■ **Dataset content**:

+++

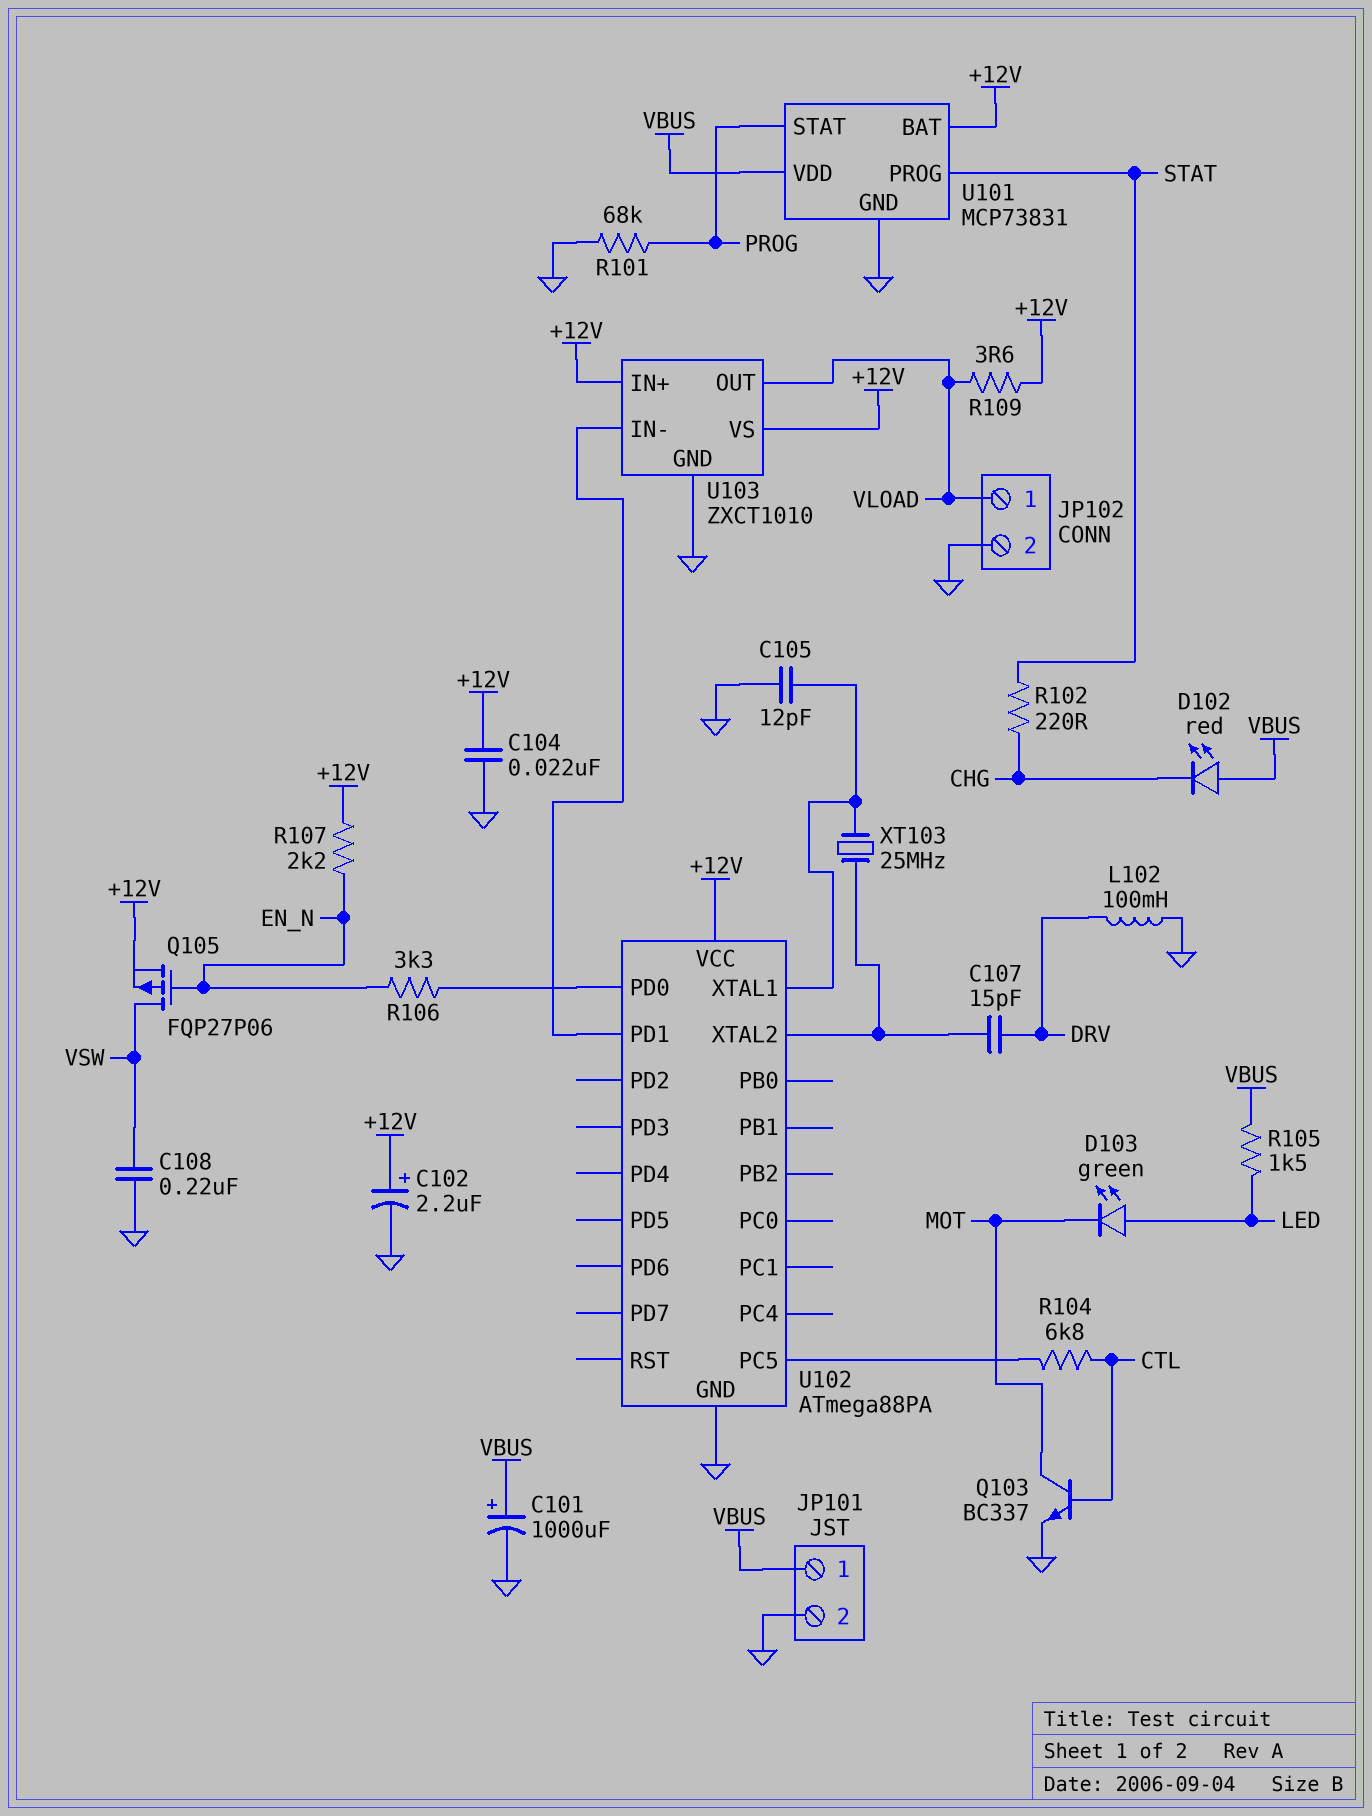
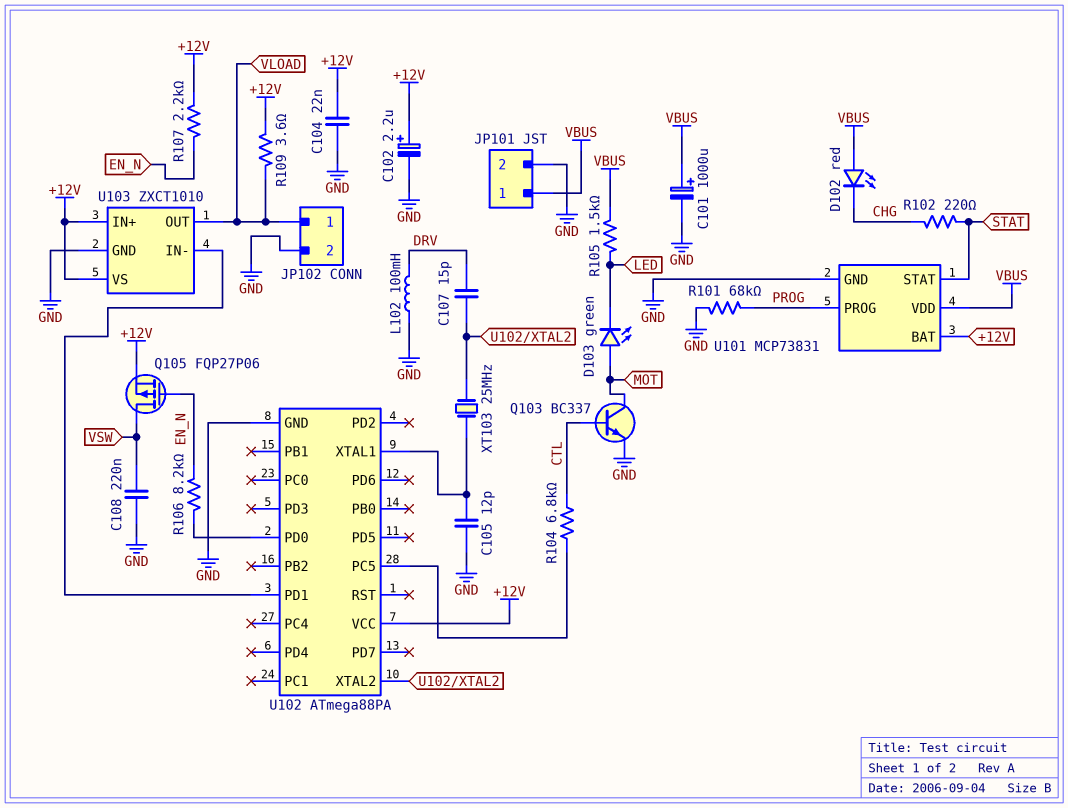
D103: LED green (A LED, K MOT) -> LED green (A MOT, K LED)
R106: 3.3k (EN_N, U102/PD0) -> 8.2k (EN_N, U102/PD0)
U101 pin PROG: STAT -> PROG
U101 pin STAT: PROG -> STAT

+++

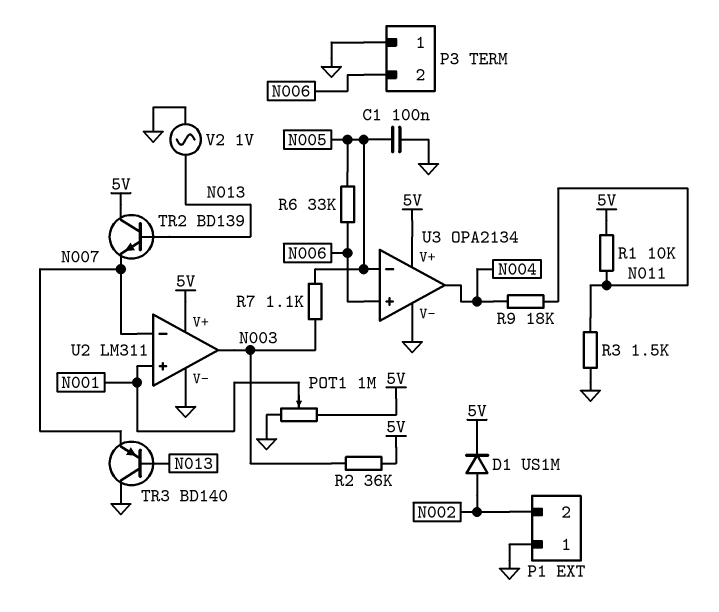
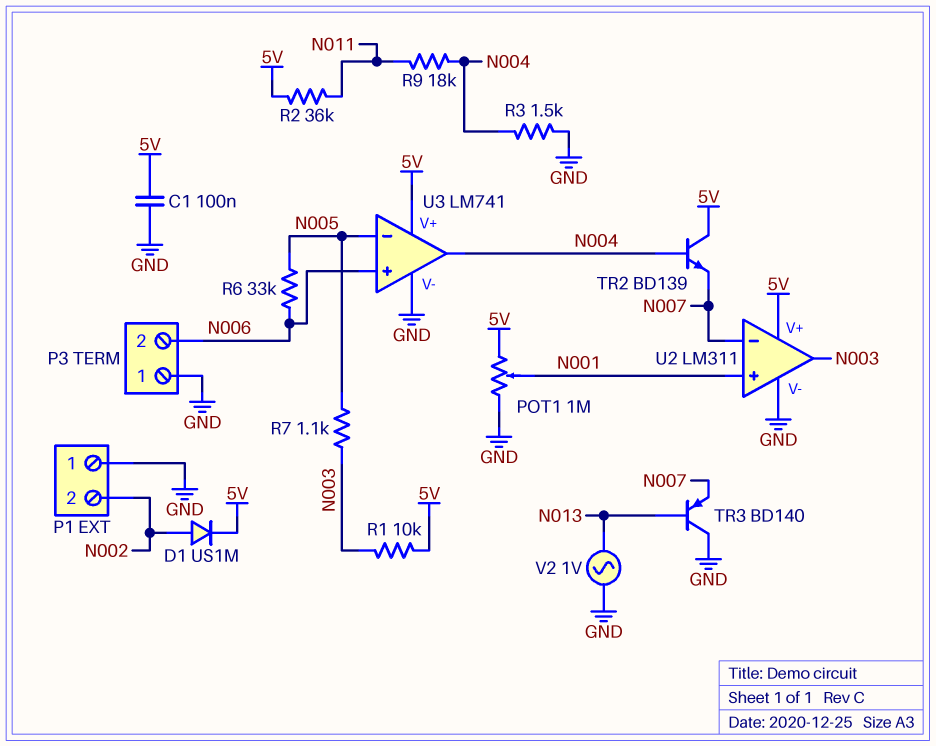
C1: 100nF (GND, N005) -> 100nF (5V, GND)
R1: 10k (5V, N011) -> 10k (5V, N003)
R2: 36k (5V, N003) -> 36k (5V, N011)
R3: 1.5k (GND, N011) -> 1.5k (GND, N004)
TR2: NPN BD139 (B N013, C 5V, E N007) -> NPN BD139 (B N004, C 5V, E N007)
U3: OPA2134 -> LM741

+++

■ **Assigned task**:
Each line of the records that contains the string "STAT" must be copied.

■ **Written answer**:
U101 pin PROG: STAT -> PROG
U101 pin STAT: PROG -> STAT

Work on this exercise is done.